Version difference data
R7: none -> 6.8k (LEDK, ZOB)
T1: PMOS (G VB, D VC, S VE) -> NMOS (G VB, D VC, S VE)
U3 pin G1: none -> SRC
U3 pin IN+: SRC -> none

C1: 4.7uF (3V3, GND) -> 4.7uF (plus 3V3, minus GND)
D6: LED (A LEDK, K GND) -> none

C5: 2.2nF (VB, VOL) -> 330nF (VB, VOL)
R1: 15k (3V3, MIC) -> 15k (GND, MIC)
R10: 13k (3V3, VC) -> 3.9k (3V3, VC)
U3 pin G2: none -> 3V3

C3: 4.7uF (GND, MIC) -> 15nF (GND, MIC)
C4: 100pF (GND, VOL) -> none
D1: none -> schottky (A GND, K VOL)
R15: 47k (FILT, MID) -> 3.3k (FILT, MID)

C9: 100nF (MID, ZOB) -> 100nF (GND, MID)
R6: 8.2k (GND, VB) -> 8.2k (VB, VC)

▶ DIRECTIONS:
Show every line from the entries that includes the word "LEDK".

▶ RESPONSE BELOW:
R7: none -> 6.8k (LEDK, ZOB)
D6: LED (A LEDK, K GND) -> none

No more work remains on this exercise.